▸ Work request
Every line in the listing below from the one with "C104: 22uF (GND, SIG9) -> none" through the one with "U108 pin V-: SIG9 -> GND" is to be reproduced exactly, both ends included; leave out the rest.

▸ Dataset records
▬▬▬▬▬▬

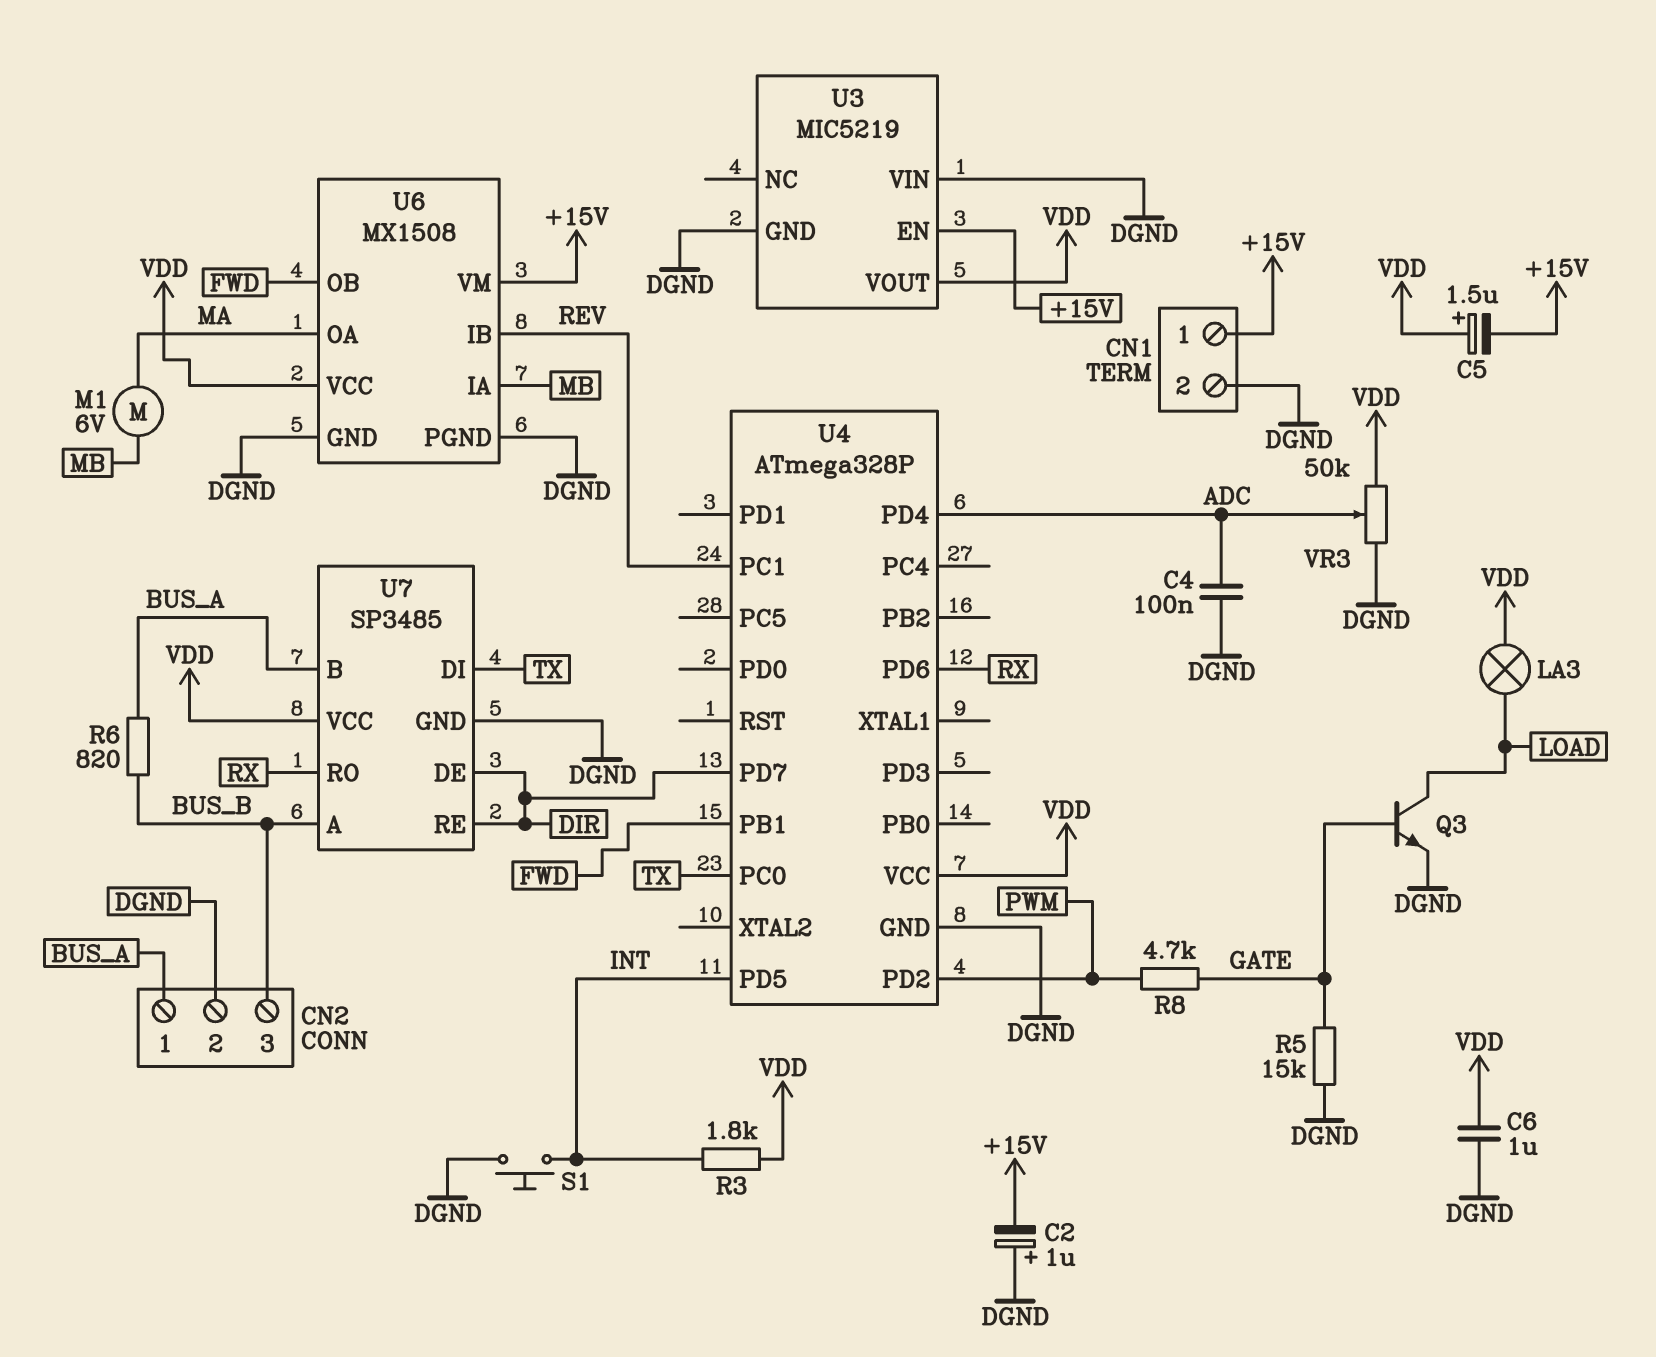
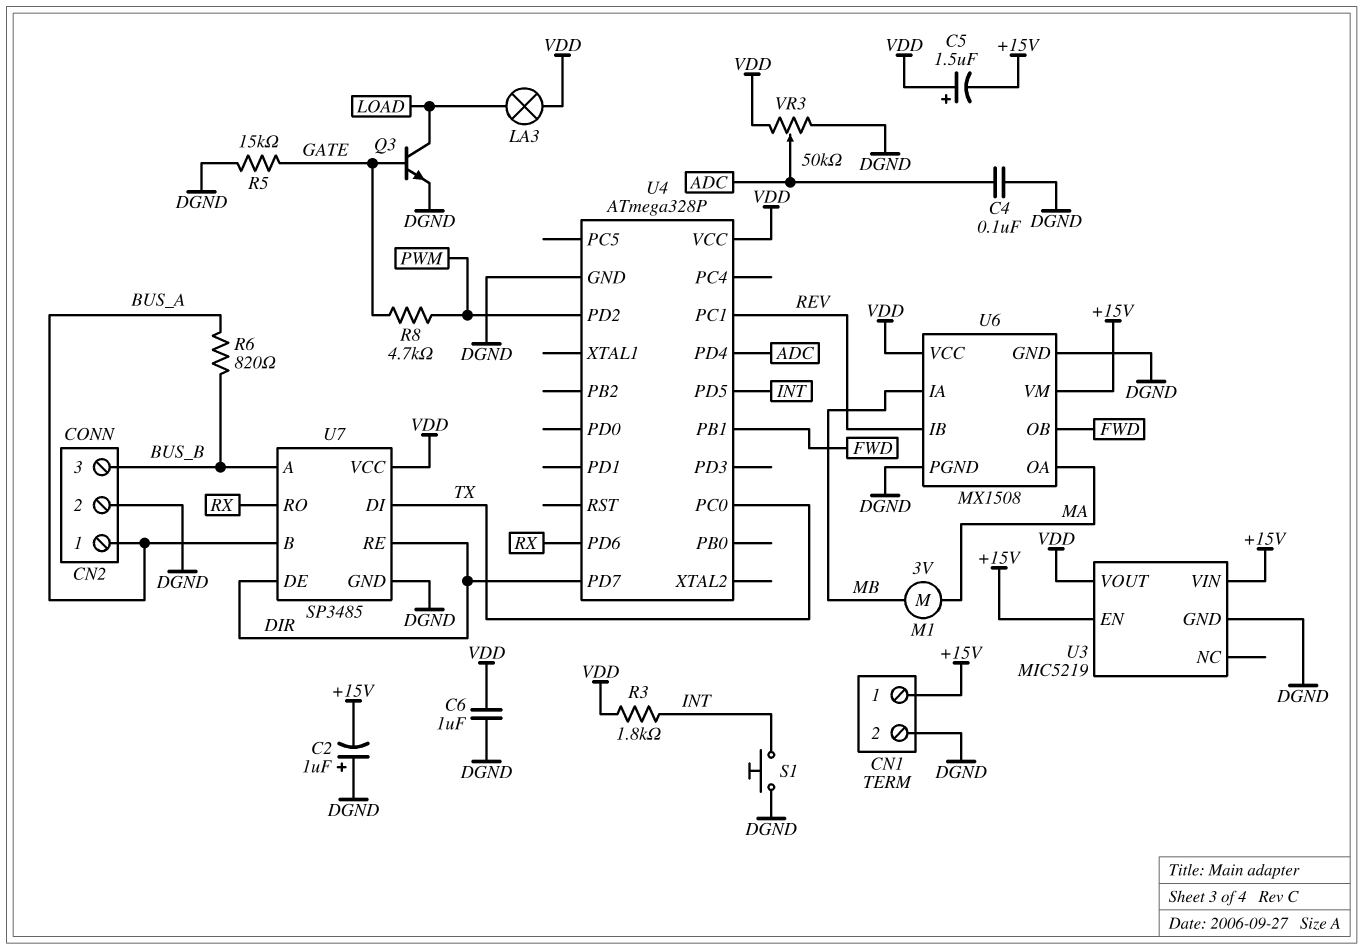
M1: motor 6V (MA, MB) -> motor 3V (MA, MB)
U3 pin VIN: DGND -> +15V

▬▬▬▬▬▬

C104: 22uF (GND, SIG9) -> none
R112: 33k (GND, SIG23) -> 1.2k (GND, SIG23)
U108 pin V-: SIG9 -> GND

▬▬▬▬▬▬

▸ Exercise response
C104: 22uF (GND, SIG9) -> none
R112: 33k (GND, SIG23) -> 1.2k (GND, SIG23)
U108 pin V-: SIG9 -> GND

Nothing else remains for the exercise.